Collection entries

········

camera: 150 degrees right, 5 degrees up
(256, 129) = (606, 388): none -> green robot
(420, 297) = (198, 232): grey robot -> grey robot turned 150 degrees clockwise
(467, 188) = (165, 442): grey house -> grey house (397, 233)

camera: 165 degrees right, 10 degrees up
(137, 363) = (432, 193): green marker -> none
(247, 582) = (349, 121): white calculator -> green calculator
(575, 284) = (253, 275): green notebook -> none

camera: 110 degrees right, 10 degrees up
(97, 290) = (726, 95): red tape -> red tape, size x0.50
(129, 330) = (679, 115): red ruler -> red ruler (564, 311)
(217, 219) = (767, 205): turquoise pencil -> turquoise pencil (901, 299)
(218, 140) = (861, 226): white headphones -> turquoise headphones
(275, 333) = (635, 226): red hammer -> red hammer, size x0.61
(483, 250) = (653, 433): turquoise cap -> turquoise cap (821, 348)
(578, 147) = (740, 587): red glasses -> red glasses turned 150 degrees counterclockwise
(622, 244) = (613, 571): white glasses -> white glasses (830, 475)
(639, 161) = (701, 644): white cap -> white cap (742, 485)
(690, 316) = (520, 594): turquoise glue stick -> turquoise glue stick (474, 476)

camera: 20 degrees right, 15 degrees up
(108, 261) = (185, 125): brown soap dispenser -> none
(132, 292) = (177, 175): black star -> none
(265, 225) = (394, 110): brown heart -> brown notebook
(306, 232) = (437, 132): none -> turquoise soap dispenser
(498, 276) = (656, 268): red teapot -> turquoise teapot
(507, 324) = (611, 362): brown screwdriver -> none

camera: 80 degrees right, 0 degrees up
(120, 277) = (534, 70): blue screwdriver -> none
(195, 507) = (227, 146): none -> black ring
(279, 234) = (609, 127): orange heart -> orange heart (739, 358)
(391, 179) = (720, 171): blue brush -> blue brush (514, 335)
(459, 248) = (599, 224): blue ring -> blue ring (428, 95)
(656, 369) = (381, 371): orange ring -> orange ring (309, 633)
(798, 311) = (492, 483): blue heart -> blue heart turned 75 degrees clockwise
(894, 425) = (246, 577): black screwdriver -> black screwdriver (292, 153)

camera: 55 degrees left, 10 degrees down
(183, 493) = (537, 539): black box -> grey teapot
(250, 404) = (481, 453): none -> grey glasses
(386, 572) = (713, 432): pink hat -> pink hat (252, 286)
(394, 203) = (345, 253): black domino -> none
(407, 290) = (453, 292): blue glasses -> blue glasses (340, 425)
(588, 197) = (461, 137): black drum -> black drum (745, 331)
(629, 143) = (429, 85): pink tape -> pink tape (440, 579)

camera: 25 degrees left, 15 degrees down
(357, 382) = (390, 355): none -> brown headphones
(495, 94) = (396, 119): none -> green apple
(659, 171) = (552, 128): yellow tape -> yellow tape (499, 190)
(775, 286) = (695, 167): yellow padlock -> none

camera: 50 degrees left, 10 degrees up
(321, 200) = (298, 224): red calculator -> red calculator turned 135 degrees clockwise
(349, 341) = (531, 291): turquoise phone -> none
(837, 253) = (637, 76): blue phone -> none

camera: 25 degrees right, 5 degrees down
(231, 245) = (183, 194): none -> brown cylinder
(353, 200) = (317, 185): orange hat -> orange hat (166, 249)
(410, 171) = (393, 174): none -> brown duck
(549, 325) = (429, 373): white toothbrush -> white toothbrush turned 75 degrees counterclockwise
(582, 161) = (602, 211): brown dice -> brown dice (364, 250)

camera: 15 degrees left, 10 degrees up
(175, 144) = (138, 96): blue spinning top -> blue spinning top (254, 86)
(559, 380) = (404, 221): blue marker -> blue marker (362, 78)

········

REQUIRED WORK: Reproduce every record above exactly as it is written.

SOLUTION FOR THIS TASK:
camera: 150 degrees right, 5 degrees up
(256, 129) = (606, 388): none -> green robot
(420, 297) = (198, 232): grey robot -> grey robot turned 150 degrees clockwise
(467, 188) = (165, 442): grey house -> grey house (397, 233)

camera: 165 degrees right, 10 degrees up
(137, 363) = (432, 193): green marker -> none
(247, 582) = (349, 121): white calculator -> green calculator
(575, 284) = (253, 275): green notebook -> none

camera: 110 degrees right, 10 degrees up
(97, 290) = (726, 95): red tape -> red tape, size x0.50
(129, 330) = (679, 115): red ruler -> red ruler (564, 311)
(217, 219) = (767, 205): turquoise pencil -> turquoise pencil (901, 299)
(218, 140) = (861, 226): white headphones -> turquoise headphones
(275, 333) = (635, 226): red hammer -> red hammer, size x0.61
(483, 250) = (653, 433): turquoise cap -> turquoise cap (821, 348)
(578, 147) = (740, 587): red glasses -> red glasses turned 150 degrees counterclockwise
(622, 244) = (613, 571): white glasses -> white glasses (830, 475)
(639, 161) = (701, 644): white cap -> white cap (742, 485)
(690, 316) = (520, 594): turquoise glue stick -> turquoise glue stick (474, 476)

camera: 20 degrees right, 15 degrees up
(108, 261) = (185, 125): brown soap dispenser -> none
(132, 292) = (177, 175): black star -> none
(265, 225) = (394, 110): brown heart -> brown notebook
(306, 232) = (437, 132): none -> turquoise soap dispenser
(498, 276) = (656, 268): red teapot -> turquoise teapot
(507, 324) = (611, 362): brown screwdriver -> none

camera: 80 degrees right, 0 degrees up
(120, 277) = (534, 70): blue screwdriver -> none
(195, 507) = (227, 146): none -> black ring
(279, 234) = (609, 127): orange heart -> orange heart (739, 358)
(391, 179) = (720, 171): blue brush -> blue brush (514, 335)
(459, 248) = (599, 224): blue ring -> blue ring (428, 95)
(656, 369) = (381, 371): orange ring -> orange ring (309, 633)
(798, 311) = (492, 483): blue heart -> blue heart turned 75 degrees clockwise
(894, 425) = (246, 577): black screwdriver -> black screwdriver (292, 153)

camera: 55 degrees left, 10 degrees down
(183, 493) = (537, 539): black box -> grey teapot
(250, 404) = (481, 453): none -> grey glasses
(386, 572) = (713, 432): pink hat -> pink hat (252, 286)
(394, 203) = (345, 253): black domino -> none
(407, 290) = (453, 292): blue glasses -> blue glasses (340, 425)
(588, 197) = (461, 137): black drum -> black drum (745, 331)
(629, 143) = (429, 85): pink tape -> pink tape (440, 579)

camera: 25 degrees left, 15 degrees down
(357, 382) = (390, 355): none -> brown headphones
(495, 94) = (396, 119): none -> green apple
(659, 171) = (552, 128): yellow tape -> yellow tape (499, 190)
(775, 286) = (695, 167): yellow padlock -> none

camera: 50 degrees left, 10 degrees up
(321, 200) = (298, 224): red calculator -> red calculator turned 135 degrees clockwise
(349, 341) = (531, 291): turquoise phone -> none
(837, 253) = (637, 76): blue phone -> none

camera: 25 degrees right, 5 degrees down
(231, 245) = (183, 194): none -> brown cylinder
(353, 200) = (317, 185): orange hat -> orange hat (166, 249)
(410, 171) = (393, 174): none -> brown duck
(549, 325) = (429, 373): white toothbrush -> white toothbrush turned 75 degrees counterclockwise
(582, 161) = (602, 211): brown dice -> brown dice (364, 250)

camera: 15 degrees left, 10 degrees up
(175, 144) = (138, 96): blue spinning top -> blue spinning top (254, 86)
(559, 380) = (404, 221): blue marker -> blue marker (362, 78)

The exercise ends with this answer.